_EXERCISE_: Print every record exactly, omitting all pictures.

_DATA SHOWN_:
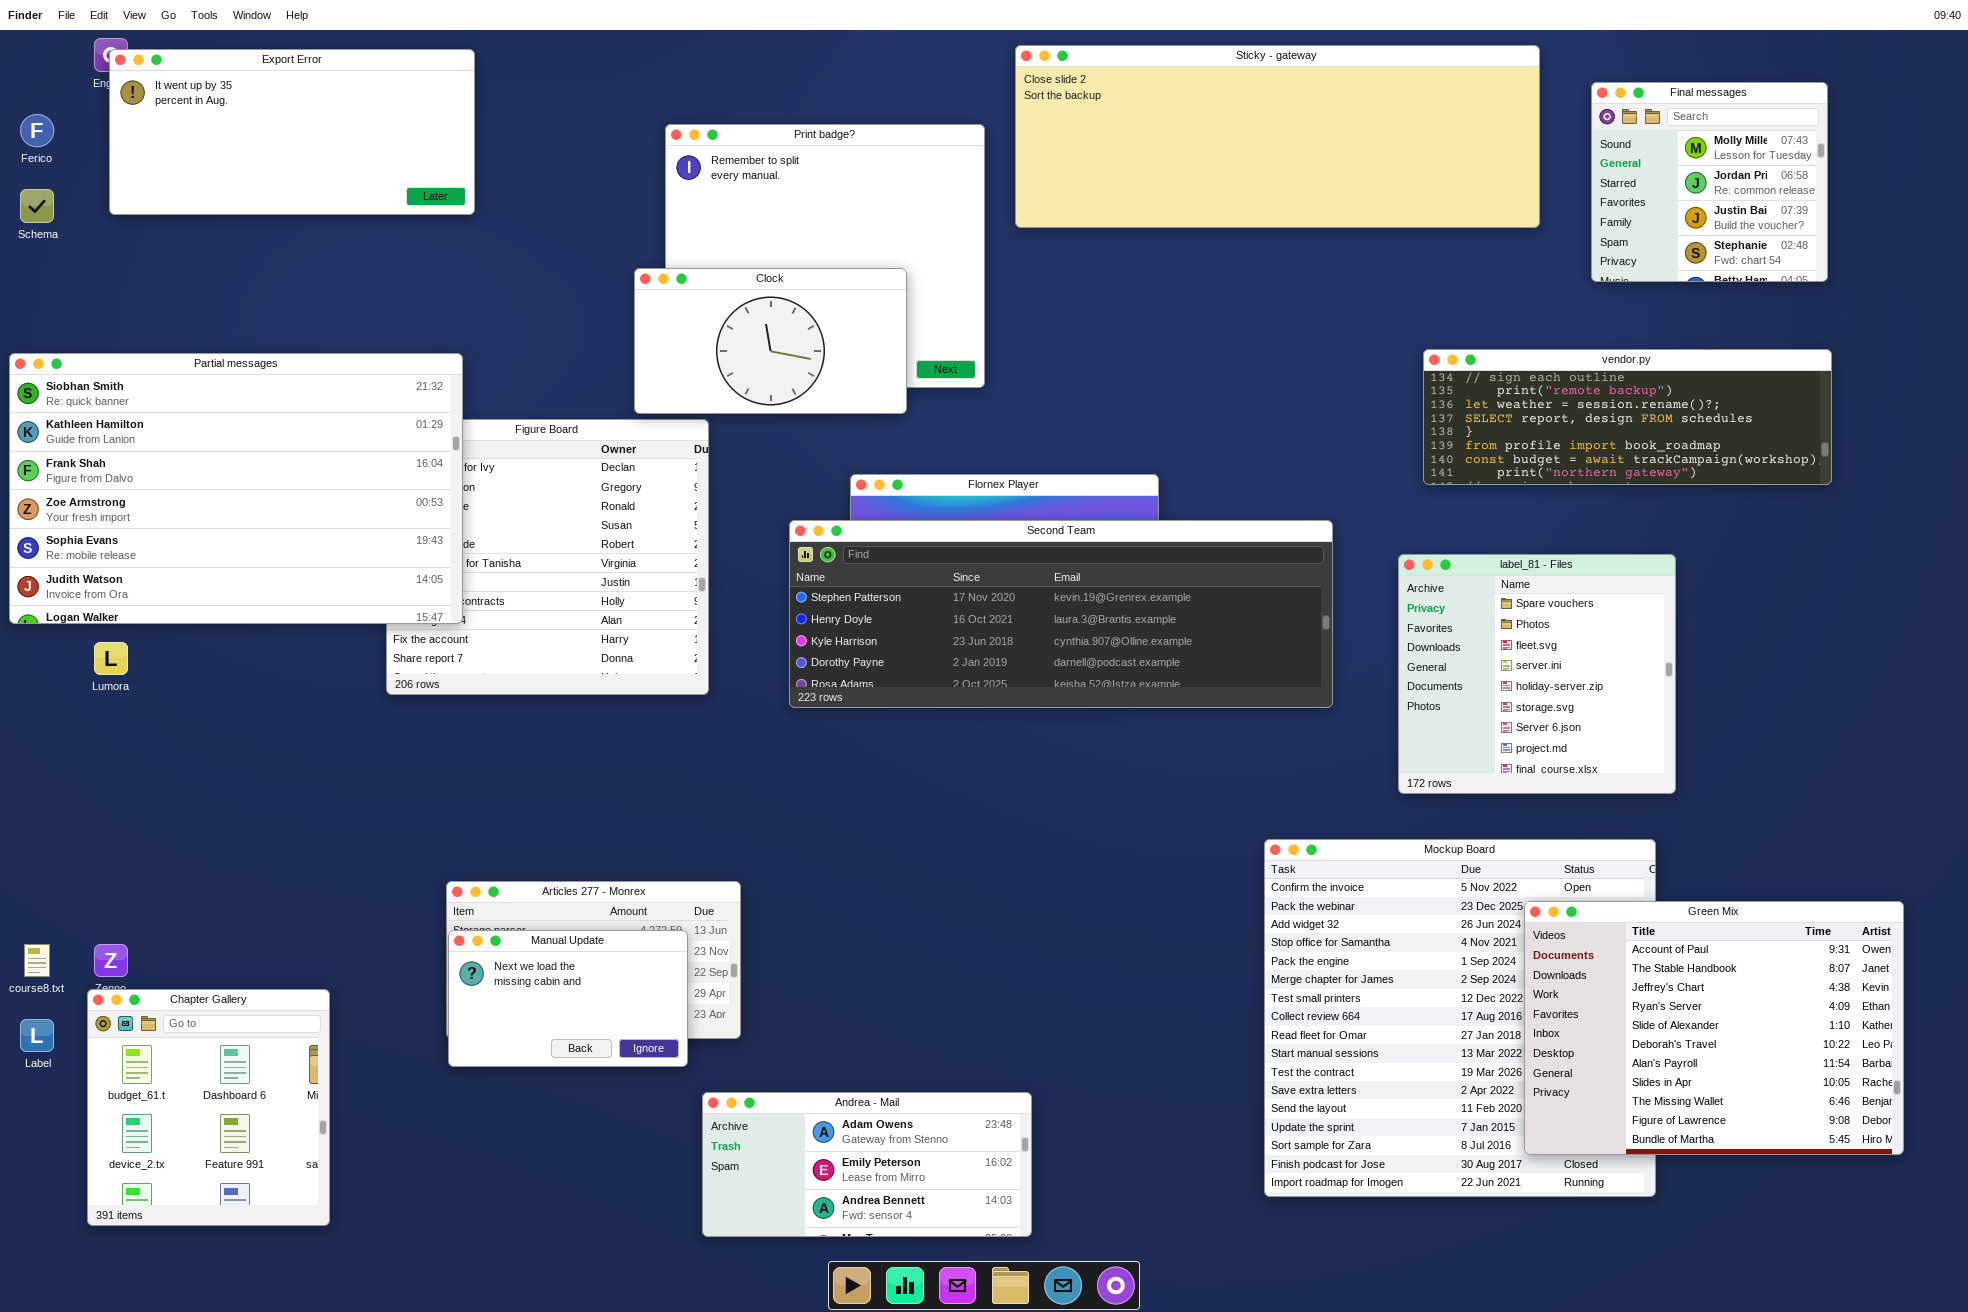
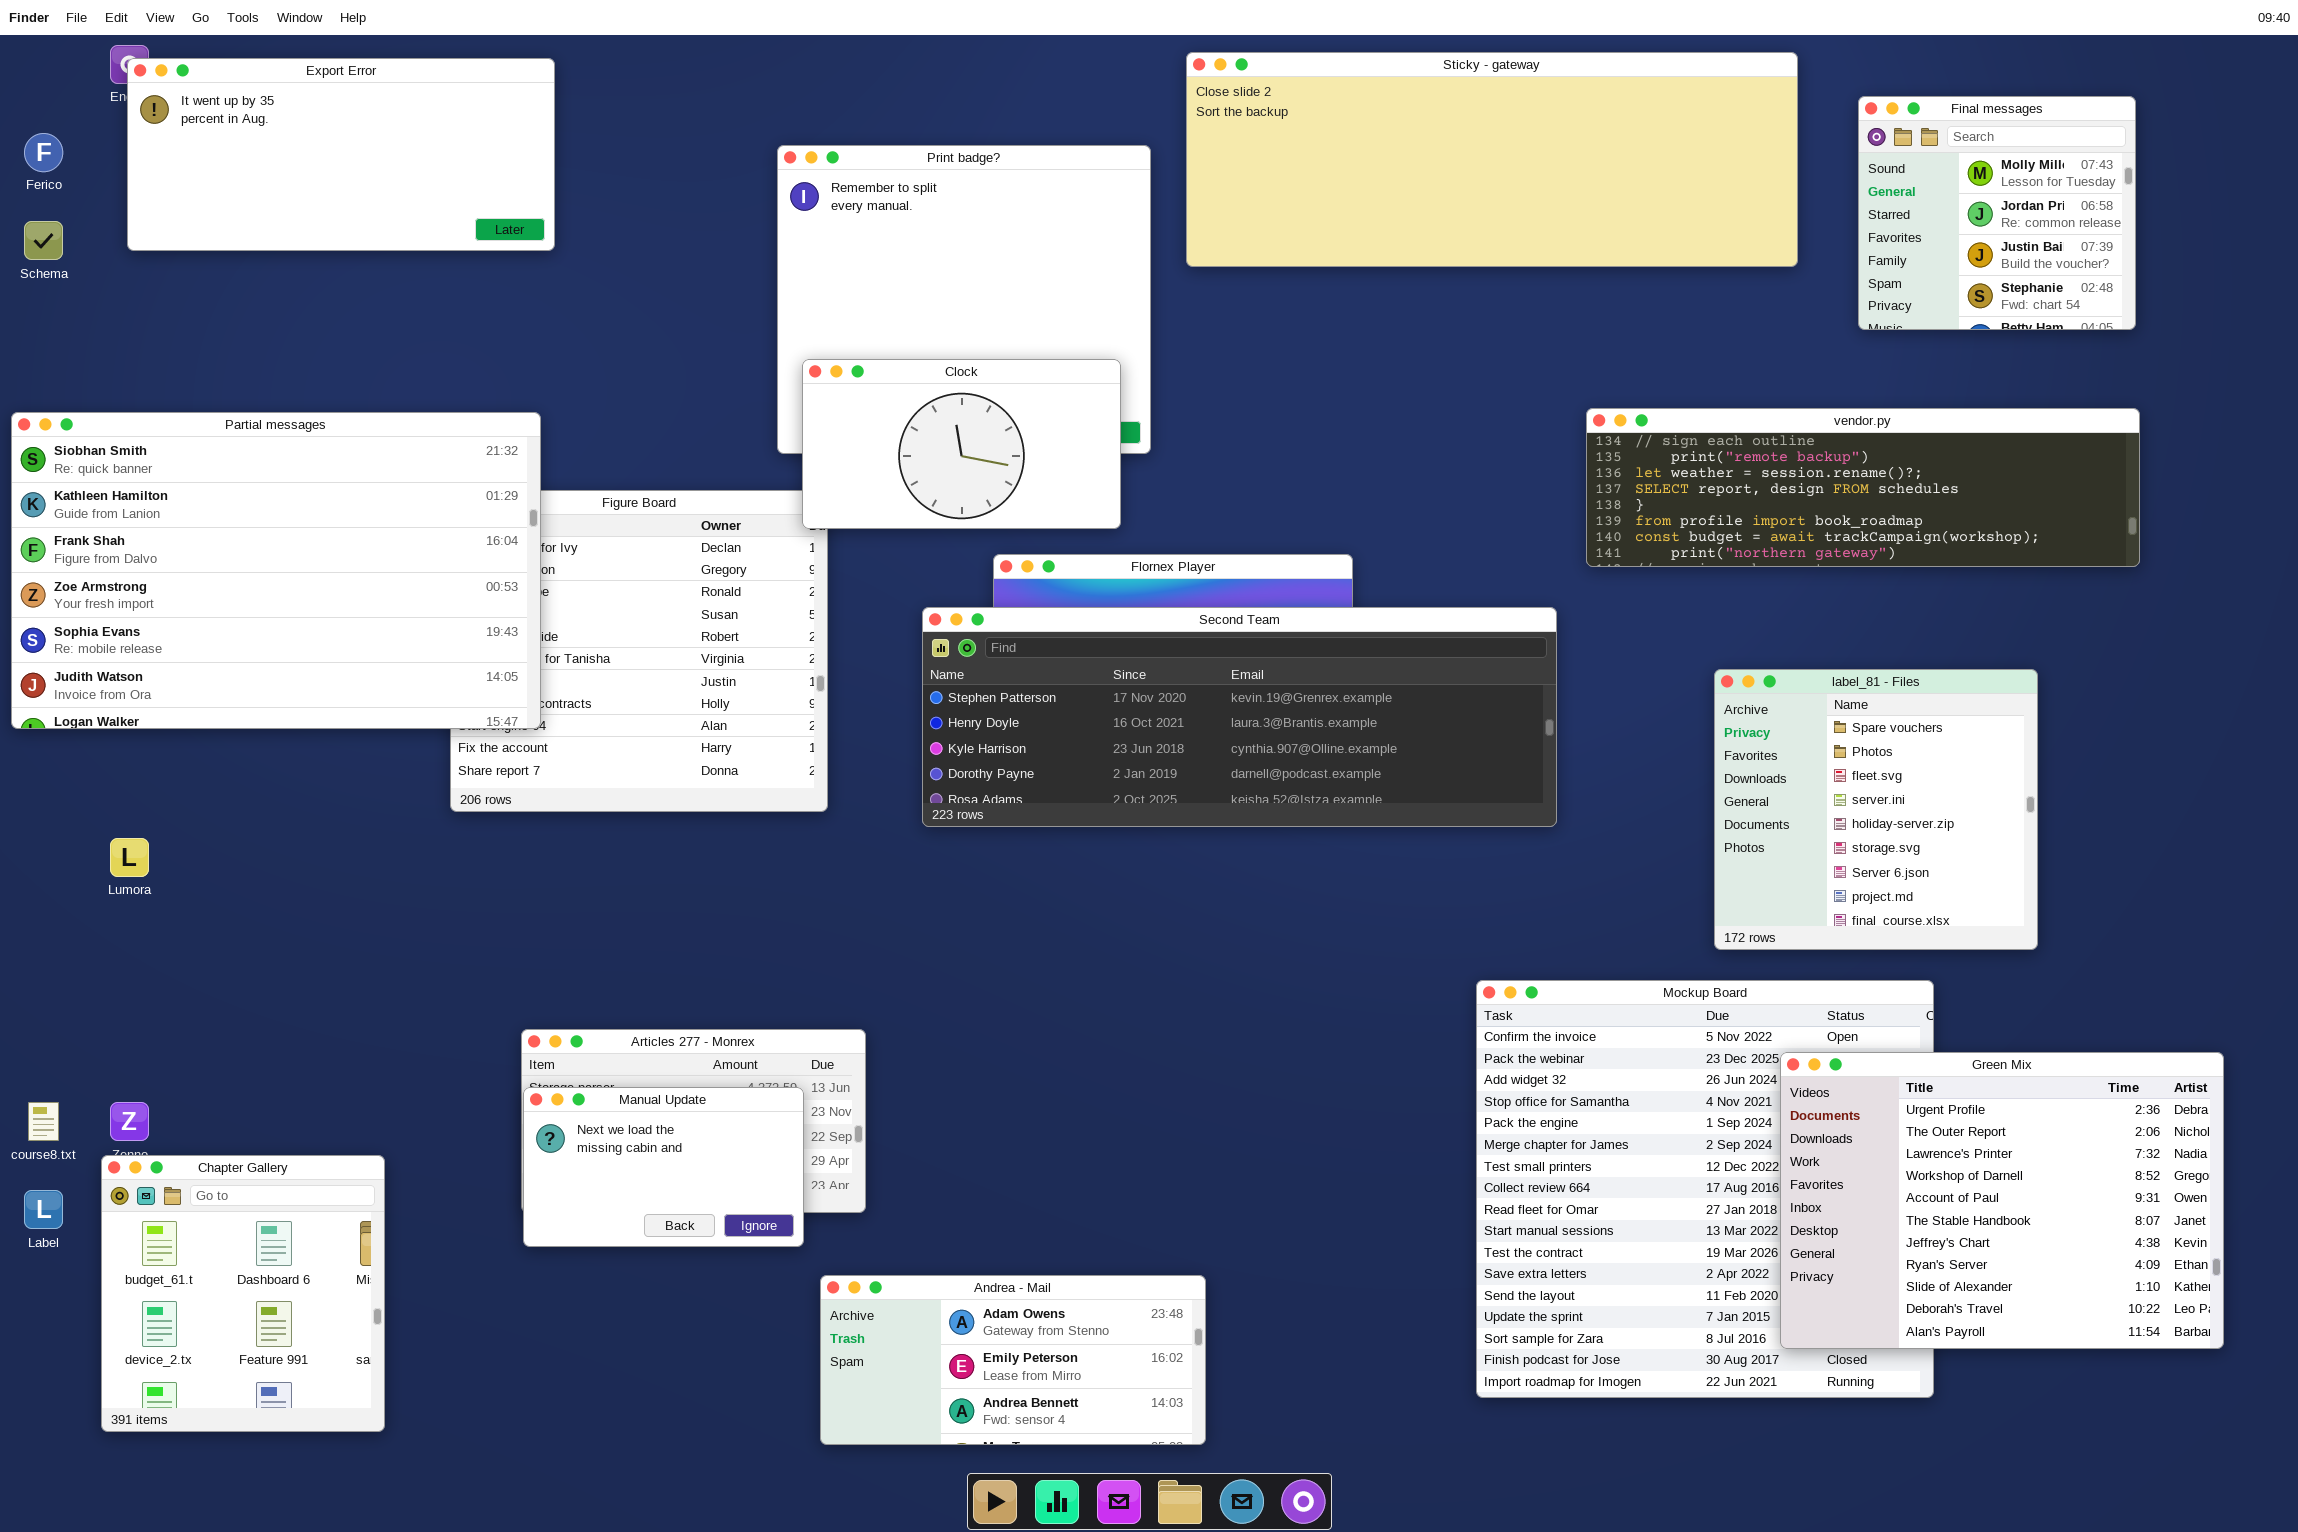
Clock: [634,268,907,414] -> [802,359,1121,529], moved
vendor.py: [1423,349,1832,485] -> [1586,408,2140,567], resized
label_81 - Files: [1398,554,1676,794] -> [1714,669,2038,950], moved
Lumora: [94,642,128,675] -> [110,838,149,877], moved
Green Mix: [1524,901,1904,1155] -> [1780,1052,2224,1349], scrolled up 4 rows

_COMPLETED EXERCISE_:
Clock: [634,268,907,414] -> [802,359,1121,529], moved
vendor.py: [1423,349,1832,485] -> [1586,408,2140,567], resized
label_81 - Files: [1398,554,1676,794] -> [1714,669,2038,950], moved
Lumora: [94,642,128,675] -> [110,838,149,877], moved
Green Mix: [1524,901,1904,1155] -> [1780,1052,2224,1349], scrolled up 4 rows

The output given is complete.